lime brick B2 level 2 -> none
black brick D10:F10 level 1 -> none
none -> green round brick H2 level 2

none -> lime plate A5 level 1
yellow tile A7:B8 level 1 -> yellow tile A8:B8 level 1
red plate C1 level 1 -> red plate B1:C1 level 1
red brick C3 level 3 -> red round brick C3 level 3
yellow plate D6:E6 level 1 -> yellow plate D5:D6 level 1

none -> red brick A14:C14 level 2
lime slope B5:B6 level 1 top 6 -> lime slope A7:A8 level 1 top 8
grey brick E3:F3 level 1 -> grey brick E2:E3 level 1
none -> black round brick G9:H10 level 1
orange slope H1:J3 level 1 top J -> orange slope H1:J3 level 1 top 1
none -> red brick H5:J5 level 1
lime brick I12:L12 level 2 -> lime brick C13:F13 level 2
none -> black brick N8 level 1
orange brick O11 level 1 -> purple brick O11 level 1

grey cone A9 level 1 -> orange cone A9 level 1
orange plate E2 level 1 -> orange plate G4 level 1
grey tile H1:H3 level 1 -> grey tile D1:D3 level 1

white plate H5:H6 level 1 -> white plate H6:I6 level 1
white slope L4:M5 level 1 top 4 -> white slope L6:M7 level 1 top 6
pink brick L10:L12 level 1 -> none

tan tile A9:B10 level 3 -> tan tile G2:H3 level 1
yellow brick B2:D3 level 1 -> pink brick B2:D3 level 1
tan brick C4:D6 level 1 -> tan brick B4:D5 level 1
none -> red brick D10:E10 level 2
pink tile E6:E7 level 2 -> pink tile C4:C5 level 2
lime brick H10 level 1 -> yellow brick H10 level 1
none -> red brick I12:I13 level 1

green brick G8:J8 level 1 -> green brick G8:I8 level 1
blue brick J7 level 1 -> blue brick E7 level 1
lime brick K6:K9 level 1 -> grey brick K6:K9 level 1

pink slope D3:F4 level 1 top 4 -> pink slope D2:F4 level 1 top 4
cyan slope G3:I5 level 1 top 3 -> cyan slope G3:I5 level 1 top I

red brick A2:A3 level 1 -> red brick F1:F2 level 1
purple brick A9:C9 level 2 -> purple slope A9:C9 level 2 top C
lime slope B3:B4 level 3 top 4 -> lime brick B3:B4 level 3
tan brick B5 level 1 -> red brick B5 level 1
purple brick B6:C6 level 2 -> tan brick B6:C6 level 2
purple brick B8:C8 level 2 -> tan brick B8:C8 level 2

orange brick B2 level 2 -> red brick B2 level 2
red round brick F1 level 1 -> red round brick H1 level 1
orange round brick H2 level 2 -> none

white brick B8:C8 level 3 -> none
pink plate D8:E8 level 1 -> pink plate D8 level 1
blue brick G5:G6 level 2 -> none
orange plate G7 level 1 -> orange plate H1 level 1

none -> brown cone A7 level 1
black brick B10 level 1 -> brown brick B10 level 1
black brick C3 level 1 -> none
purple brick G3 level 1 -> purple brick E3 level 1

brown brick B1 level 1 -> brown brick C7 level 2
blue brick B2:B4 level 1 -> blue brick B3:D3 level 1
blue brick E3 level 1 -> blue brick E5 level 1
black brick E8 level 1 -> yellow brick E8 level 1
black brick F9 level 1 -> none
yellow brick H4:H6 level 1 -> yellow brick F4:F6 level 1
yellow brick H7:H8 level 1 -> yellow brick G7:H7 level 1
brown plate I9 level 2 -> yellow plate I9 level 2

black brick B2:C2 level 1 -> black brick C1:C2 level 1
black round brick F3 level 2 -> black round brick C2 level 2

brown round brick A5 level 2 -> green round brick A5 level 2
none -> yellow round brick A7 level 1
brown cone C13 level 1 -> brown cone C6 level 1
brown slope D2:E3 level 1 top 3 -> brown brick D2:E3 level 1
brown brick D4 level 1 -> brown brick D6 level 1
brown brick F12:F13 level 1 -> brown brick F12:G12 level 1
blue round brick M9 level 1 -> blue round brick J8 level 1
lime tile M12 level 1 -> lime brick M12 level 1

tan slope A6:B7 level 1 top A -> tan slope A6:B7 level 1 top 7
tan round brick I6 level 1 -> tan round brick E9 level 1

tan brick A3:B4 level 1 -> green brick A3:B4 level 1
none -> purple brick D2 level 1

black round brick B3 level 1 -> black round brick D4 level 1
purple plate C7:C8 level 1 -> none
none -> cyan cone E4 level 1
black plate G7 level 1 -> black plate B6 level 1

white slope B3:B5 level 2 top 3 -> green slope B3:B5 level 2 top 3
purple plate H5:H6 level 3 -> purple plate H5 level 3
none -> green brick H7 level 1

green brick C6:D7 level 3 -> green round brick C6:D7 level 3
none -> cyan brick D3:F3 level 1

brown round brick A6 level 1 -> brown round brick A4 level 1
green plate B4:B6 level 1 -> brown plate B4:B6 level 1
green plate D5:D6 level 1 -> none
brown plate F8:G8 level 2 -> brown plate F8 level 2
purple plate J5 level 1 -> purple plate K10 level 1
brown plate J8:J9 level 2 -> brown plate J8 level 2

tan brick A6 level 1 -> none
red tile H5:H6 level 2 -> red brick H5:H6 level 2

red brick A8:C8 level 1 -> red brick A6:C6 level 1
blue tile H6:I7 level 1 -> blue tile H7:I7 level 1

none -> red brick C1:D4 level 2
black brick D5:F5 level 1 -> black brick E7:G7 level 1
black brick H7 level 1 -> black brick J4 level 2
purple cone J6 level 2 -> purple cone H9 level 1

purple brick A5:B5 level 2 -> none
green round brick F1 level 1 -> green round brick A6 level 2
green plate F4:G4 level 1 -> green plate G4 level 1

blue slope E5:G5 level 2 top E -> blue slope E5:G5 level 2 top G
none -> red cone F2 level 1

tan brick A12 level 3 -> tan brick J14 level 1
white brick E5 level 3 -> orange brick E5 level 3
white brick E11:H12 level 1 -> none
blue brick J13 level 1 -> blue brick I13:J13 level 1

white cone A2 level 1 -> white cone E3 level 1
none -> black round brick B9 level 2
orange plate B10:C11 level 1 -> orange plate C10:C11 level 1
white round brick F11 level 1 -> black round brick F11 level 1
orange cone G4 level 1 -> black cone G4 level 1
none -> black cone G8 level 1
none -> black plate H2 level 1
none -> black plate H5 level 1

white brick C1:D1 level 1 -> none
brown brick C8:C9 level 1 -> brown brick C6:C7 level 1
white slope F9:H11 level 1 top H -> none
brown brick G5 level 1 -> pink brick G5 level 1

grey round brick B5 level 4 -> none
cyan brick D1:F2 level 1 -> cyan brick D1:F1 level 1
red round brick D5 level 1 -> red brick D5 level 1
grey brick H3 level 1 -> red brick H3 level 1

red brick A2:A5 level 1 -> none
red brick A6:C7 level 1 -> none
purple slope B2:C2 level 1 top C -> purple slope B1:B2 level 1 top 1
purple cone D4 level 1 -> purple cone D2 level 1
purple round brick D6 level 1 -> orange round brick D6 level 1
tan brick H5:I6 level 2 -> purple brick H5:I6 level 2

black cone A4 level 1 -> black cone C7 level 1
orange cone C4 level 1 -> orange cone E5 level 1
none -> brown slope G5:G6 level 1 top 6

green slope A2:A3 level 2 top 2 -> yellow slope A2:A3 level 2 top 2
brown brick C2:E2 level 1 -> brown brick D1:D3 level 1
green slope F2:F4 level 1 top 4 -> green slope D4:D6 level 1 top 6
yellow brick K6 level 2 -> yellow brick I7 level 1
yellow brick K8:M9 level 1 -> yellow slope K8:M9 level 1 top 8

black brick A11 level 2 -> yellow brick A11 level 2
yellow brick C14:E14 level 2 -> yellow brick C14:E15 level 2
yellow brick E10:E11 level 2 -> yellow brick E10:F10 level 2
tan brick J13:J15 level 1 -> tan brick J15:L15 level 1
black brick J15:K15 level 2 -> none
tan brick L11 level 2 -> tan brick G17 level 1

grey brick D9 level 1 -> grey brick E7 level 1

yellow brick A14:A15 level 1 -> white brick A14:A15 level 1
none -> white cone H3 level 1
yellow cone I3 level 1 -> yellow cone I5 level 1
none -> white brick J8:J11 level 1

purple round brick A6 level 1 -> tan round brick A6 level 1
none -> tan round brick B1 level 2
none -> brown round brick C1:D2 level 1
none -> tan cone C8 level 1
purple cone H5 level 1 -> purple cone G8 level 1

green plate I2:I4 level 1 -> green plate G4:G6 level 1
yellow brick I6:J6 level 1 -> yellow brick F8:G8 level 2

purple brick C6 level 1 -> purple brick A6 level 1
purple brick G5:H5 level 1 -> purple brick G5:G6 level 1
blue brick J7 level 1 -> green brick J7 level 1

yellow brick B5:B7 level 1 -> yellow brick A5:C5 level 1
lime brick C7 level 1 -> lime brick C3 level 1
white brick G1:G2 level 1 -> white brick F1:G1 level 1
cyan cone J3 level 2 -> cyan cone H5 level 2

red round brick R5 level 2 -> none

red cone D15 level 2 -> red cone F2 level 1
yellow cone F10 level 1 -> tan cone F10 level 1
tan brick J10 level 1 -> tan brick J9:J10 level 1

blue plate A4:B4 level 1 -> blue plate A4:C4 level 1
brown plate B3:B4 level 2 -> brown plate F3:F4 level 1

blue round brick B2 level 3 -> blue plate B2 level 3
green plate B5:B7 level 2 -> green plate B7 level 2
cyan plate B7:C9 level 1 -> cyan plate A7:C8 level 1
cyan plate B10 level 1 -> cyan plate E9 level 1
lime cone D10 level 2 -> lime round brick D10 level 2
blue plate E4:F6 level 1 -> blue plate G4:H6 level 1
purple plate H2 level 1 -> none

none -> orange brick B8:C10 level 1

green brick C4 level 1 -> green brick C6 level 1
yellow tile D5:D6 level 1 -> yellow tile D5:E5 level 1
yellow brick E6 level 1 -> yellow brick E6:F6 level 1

§ Task description
Starting with the line with "white brick C1:D1 level 1 -> none" above and going on through the line with "green slope F2:F4", transcribe every line exactly, both ends included, and add nothing.

§ Worked solution
white brick C1:D1 level 1 -> none
brown brick C8:C9 level 1 -> brown brick C6:C7 level 1
white slope F9:H11 level 1 top H -> none
brown brick G5 level 1 -> pink brick G5 level 1

grey round brick B5 level 4 -> none
cyan brick D1:F2 level 1 -> cyan brick D1:F1 level 1
red round brick D5 level 1 -> red brick D5 level 1
grey brick H3 level 1 -> red brick H3 level 1

red brick A2:A5 level 1 -> none
red brick A6:C7 level 1 -> none
purple slope B2:C2 level 1 top C -> purple slope B1:B2 level 1 top 1
purple cone D4 level 1 -> purple cone D2 level 1
purple round brick D6 level 1 -> orange round brick D6 level 1
tan brick H5:I6 level 2 -> purple brick H5:I6 level 2

black cone A4 level 1 -> black cone C7 level 1
orange cone C4 level 1 -> orange cone E5 level 1
none -> brown slope G5:G6 level 1 top 6

green slope A2:A3 level 2 top 2 -> yellow slope A2:A3 level 2 top 2
brown brick C2:E2 level 1 -> brown brick D1:D3 level 1
green slope F2:F4 level 1 top 4 -> green slope D4:D6 level 1 top 6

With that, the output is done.